▶ _What this task involves_
Word for word, restate every entry shown below.

▶ _Extracted records_
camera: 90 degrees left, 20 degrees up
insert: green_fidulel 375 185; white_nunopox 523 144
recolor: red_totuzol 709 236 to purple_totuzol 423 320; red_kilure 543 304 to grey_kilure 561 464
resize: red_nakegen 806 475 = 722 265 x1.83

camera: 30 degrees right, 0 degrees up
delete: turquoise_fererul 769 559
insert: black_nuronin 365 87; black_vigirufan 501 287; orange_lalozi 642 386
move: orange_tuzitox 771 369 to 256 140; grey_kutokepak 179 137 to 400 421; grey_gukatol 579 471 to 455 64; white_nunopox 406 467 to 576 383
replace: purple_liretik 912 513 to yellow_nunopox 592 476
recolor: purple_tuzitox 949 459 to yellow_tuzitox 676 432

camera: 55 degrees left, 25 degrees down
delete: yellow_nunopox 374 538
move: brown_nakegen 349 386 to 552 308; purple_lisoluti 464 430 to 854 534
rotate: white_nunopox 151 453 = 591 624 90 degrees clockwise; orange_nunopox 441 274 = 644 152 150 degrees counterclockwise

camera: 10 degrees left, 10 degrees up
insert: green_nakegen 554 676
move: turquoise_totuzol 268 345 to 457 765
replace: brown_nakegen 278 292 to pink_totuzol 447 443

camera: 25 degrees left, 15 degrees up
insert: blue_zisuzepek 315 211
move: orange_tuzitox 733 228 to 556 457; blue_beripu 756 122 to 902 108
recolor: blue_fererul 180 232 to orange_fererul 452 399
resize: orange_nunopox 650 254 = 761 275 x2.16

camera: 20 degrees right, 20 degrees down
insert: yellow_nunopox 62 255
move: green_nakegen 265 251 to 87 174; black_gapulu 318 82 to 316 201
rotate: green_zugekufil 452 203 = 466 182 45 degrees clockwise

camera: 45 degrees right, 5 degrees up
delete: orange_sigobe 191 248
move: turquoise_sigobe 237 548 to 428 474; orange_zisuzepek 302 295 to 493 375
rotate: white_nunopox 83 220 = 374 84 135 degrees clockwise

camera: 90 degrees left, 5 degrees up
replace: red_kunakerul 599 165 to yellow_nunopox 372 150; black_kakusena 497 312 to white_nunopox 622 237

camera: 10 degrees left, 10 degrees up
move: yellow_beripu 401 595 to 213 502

▶ _Final answer_
camera: 90 degrees left, 20 degrees up
insert: green_fidulel 375 185; white_nunopox 523 144
recolor: red_totuzol 709 236 to purple_totuzol 423 320; red_kilure 543 304 to grey_kilure 561 464
resize: red_nakegen 806 475 = 722 265 x1.83

camera: 30 degrees right, 0 degrees up
delete: turquoise_fererul 769 559
insert: black_nuronin 365 87; black_vigirufan 501 287; orange_lalozi 642 386
move: orange_tuzitox 771 369 to 256 140; grey_kutokepak 179 137 to 400 421; grey_gukatol 579 471 to 455 64; white_nunopox 406 467 to 576 383
replace: purple_liretik 912 513 to yellow_nunopox 592 476
recolor: purple_tuzitox 949 459 to yellow_tuzitox 676 432

camera: 55 degrees left, 25 degrees down
delete: yellow_nunopox 374 538
move: brown_nakegen 349 386 to 552 308; purple_lisoluti 464 430 to 854 534
rotate: white_nunopox 151 453 = 591 624 90 degrees clockwise; orange_nunopox 441 274 = 644 152 150 degrees counterclockwise

camera: 10 degrees left, 10 degrees up
insert: green_nakegen 554 676
move: turquoise_totuzol 268 345 to 457 765
replace: brown_nakegen 278 292 to pink_totuzol 447 443

camera: 25 degrees left, 15 degrees up
insert: blue_zisuzepek 315 211
move: orange_tuzitox 733 228 to 556 457; blue_beripu 756 122 to 902 108
recolor: blue_fererul 180 232 to orange_fererul 452 399
resize: orange_nunopox 650 254 = 761 275 x2.16

camera: 20 degrees right, 20 degrees down
insert: yellow_nunopox 62 255
move: green_nakegen 265 251 to 87 174; black_gapulu 318 82 to 316 201
rotate: green_zugekufil 452 203 = 466 182 45 degrees clockwise

camera: 45 degrees right, 5 degrees up
delete: orange_sigobe 191 248
move: turquoise_sigobe 237 548 to 428 474; orange_zisuzepek 302 295 to 493 375
rotate: white_nunopox 83 220 = 374 84 135 degrees clockwise

camera: 90 degrees left, 5 degrees up
replace: red_kunakerul 599 165 to yellow_nunopox 372 150; black_kakusena 497 312 to white_nunopox 622 237

camera: 10 degrees left, 10 degrees up
move: yellow_beripu 401 595 to 213 502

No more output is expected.